REQUIREMENT:
The records below must be duplicated exactly, character for character.

EXERCISE DATA:
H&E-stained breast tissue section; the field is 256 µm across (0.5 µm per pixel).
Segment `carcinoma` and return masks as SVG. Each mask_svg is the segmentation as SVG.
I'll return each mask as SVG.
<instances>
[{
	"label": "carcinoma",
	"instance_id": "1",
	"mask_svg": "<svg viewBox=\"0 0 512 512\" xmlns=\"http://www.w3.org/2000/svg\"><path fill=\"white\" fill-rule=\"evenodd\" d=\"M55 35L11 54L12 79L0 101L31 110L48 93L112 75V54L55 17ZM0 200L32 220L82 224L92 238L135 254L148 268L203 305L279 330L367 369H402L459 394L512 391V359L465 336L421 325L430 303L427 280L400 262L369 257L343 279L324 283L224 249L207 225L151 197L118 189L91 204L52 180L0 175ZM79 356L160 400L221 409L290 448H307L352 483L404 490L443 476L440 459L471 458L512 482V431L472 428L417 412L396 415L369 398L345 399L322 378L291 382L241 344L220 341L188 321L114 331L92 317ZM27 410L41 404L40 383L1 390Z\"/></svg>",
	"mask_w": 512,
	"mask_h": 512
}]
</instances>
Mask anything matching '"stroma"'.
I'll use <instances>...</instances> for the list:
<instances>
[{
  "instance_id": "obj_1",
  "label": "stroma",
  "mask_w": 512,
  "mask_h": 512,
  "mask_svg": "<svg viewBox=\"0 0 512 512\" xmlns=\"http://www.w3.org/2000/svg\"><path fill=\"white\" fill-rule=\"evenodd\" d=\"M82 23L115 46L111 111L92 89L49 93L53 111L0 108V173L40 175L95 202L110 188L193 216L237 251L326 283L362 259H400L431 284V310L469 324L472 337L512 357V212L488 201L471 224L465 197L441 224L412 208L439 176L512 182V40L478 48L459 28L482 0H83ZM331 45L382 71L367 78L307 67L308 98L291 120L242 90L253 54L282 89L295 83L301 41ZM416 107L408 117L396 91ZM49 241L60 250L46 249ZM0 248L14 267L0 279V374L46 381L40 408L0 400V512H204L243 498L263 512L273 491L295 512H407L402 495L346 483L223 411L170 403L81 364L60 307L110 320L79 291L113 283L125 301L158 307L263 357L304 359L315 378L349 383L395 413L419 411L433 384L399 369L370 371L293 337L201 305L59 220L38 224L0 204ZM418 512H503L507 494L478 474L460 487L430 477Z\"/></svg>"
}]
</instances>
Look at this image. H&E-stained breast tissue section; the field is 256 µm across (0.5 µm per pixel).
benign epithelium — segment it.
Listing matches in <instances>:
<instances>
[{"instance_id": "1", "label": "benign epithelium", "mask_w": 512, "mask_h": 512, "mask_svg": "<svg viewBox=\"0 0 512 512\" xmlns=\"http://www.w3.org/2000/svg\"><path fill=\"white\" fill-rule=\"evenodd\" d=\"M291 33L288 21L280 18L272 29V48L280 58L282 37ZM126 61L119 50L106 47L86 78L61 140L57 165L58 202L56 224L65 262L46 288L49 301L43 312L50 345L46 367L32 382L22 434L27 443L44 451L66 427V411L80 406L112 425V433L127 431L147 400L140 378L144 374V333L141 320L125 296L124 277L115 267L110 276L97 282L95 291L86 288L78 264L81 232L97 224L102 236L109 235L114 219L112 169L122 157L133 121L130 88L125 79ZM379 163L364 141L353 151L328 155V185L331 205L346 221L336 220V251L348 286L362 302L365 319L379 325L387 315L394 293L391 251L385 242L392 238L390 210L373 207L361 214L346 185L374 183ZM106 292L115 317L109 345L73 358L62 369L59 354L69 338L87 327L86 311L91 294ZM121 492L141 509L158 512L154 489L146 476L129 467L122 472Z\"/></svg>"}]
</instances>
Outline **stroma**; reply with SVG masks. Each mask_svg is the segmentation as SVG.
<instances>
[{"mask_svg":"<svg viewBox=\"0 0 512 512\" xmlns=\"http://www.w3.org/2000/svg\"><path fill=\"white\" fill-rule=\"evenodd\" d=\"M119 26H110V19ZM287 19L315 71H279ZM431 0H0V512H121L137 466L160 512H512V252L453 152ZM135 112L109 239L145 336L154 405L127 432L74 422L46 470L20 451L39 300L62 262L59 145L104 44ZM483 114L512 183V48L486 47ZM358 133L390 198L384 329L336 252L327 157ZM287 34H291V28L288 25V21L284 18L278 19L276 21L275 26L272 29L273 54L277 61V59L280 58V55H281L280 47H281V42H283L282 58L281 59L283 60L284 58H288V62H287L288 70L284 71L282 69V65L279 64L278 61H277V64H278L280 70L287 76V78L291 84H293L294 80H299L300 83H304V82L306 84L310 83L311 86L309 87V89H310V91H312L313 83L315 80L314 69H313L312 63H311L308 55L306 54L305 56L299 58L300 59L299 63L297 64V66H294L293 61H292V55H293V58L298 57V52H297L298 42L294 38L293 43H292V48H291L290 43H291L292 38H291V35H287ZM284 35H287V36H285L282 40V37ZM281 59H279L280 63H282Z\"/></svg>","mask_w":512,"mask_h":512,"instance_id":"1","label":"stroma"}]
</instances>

RESPONSE FOR THIS EXERCISE:
H&E-stained breast tissue section; the field is 256 µm across (0.5 µm per pixel).
Segment `carcinoma` and return masks as SVG. Each mask_svg is the segmentation as SVG.
I'll return each mask as SVG.
<instances>
[{
	"label": "carcinoma",
	"instance_id": "1",
	"mask_svg": "<svg viewBox=\"0 0 512 512\" xmlns=\"http://www.w3.org/2000/svg\"><path fill=\"white\" fill-rule=\"evenodd\" d=\"M55 35L11 54L12 79L0 101L31 110L48 93L112 75V54L55 17ZM0 200L32 220L82 224L92 238L135 254L148 268L203 305L279 330L367 369H402L459 394L512 391V359L465 336L421 325L430 303L427 280L400 262L369 257L343 279L324 283L224 249L207 225L151 197L118 189L91 204L52 180L0 175ZM79 356L160 400L221 409L290 448H307L352 483L404 490L443 476L440 459L471 458L512 482V431L472 428L417 412L396 415L369 398L345 399L322 378L291 382L241 344L220 341L188 321L114 331L92 317ZM27 410L41 404L40 383L1 390Z\"/></svg>",
	"mask_w": 512,
	"mask_h": 512
}]
</instances>
Mask anything matching '"stroma"'.
I'll use <instances>...</instances> for the list:
<instances>
[{
  "instance_id": "obj_1",
  "label": "stroma",
  "mask_w": 512,
  "mask_h": 512,
  "mask_svg": "<svg viewBox=\"0 0 512 512\" xmlns=\"http://www.w3.org/2000/svg\"><path fill=\"white\" fill-rule=\"evenodd\" d=\"M82 23L115 46L111 111L92 89L49 93L53 111L0 108V173L40 175L95 202L110 188L193 216L237 251L326 283L362 259H400L431 284V310L469 324L472 337L512 357V212L488 201L471 224L465 197L441 224L412 208L439 176L512 182V40L478 48L459 28L482 0H83ZM331 45L382 71L367 78L307 67L308 98L291 120L242 90L253 54L282 89L295 83L301 41ZM416 107L408 117L396 91ZM49 241L60 250L46 249ZM0 248L14 267L0 279V374L46 381L40 408L0 400V512H204L243 498L263 512L273 491L295 512H407L402 495L346 483L223 411L170 403L81 364L60 307L110 320L79 291L113 283L125 301L158 307L263 357L304 359L315 378L349 383L395 413L419 411L433 384L399 369L370 371L293 337L201 305L59 220L38 224L0 204ZM418 512H503L507 494L478 474L460 487L430 477Z\"/></svg>"
}]
</instances>
Look at this image. H&E-stained breast tissue section; the field is 256 µm across (0.5 µm per pixel).
benign epithelium — segment it.
Listing matches in <instances>:
<instances>
[{"instance_id": "1", "label": "benign epithelium", "mask_w": 512, "mask_h": 512, "mask_svg": "<svg viewBox=\"0 0 512 512\" xmlns=\"http://www.w3.org/2000/svg\"><path fill=\"white\" fill-rule=\"evenodd\" d=\"M291 33L288 21L280 18L272 29V48L280 58L282 37ZM126 61L119 50L106 47L86 78L61 140L57 165L58 202L56 224L65 262L46 288L49 301L43 312L50 345L46 367L32 382L22 434L27 443L44 451L66 427V411L80 406L112 425V433L127 431L147 400L140 378L144 374V333L141 320L125 296L124 277L115 267L110 276L97 282L95 291L86 288L78 264L81 232L97 224L102 236L109 235L114 219L112 169L122 157L133 121L130 88L125 79ZM379 163L364 141L353 151L328 155V185L331 205L346 221L336 220V251L348 286L362 302L365 319L379 325L387 315L394 293L391 251L385 242L392 238L390 210L373 207L361 214L346 185L374 183ZM106 292L115 317L109 345L73 358L62 369L59 354L69 338L87 327L86 311L91 294ZM121 492L141 509L158 512L154 489L146 476L129 467L122 472Z\"/></svg>"}]
</instances>
Outline **stroma**; reply with SVG masks. Each mask_svg is the segmentation as SVG.
<instances>
[{"mask_svg":"<svg viewBox=\"0 0 512 512\" xmlns=\"http://www.w3.org/2000/svg\"><path fill=\"white\" fill-rule=\"evenodd\" d=\"M119 26H110V19ZM287 19L315 71H279ZM431 0H0V512H121L137 466L160 512H512V252L453 152ZM135 112L109 239L145 336L154 405L127 432L74 422L46 470L20 451L39 300L62 262L59 145L104 44ZM483 114L512 183V48L486 47ZM358 133L390 198L384 329L336 252L327 157ZM287 34H291V28L288 25V21L284 18L278 19L276 21L275 26L272 29L273 54L277 61V59L280 58V55H281L280 47H281V42H283L282 58L281 59L283 60L284 58H288V62H287L288 70L284 71L282 69V65L279 64L278 61H277V64H278L280 70L287 76V78L291 84H293L294 80H299L300 83H304V82L306 84L310 83L311 86L309 87V89H310V91H312L313 83L315 80L314 69H313L312 63H311L308 55L306 54L305 56L299 58L300 59L299 63L297 64V66H294L293 61H292V55H293V58L298 57V52H297L298 42L294 38L293 43H292V48H291L290 43H291L292 38H291V35H287ZM284 35H287V36H285L282 40V37ZM281 59H279L280 63H282Z\"/></svg>","mask_w":512,"mask_h":512,"instance_id":"1","label":"stroma"}]
</instances>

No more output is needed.